***** DATA SHOWN
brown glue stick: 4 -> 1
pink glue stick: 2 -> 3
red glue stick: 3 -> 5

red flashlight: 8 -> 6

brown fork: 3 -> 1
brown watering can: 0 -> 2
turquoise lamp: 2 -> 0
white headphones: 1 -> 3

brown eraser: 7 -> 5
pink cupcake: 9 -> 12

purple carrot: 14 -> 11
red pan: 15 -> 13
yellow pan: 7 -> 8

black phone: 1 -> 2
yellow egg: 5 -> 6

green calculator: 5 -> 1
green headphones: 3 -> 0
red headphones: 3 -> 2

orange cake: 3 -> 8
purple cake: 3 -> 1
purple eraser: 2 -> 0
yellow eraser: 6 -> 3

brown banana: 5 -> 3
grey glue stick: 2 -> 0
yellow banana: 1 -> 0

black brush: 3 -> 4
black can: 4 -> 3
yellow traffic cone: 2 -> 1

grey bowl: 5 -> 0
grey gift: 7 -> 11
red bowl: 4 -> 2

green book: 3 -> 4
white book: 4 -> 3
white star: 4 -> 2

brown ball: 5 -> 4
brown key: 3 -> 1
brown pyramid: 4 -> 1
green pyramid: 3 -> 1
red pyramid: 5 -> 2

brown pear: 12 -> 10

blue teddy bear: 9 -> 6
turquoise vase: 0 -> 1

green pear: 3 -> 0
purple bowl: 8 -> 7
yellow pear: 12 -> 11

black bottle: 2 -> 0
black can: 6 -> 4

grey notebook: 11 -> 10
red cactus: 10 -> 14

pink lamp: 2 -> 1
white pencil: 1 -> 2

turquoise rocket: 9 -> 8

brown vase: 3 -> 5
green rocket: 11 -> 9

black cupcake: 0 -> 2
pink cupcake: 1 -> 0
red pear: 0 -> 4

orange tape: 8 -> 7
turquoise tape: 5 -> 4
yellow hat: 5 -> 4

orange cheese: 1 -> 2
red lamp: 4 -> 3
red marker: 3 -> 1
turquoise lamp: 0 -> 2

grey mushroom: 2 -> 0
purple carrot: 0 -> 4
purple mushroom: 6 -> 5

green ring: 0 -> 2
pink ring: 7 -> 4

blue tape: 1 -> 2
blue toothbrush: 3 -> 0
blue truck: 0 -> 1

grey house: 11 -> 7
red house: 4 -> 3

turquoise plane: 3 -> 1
**********
EXERCISE DESCRIPTION:
The response must hold only the lines above from the line with "purple bowl: 8 -> 7" through the line with "pink cupcake: 1 -> 0", each copied exactly, both ends kept.

TASK RESULT:
purple bowl: 8 -> 7
yellow pear: 12 -> 11

black bottle: 2 -> 0
black can: 6 -> 4

grey notebook: 11 -> 10
red cactus: 10 -> 14

pink lamp: 2 -> 1
white pencil: 1 -> 2

turquoise rocket: 9 -> 8

brown vase: 3 -> 5
green rocket: 11 -> 9

black cupcake: 0 -> 2
pink cupcake: 1 -> 0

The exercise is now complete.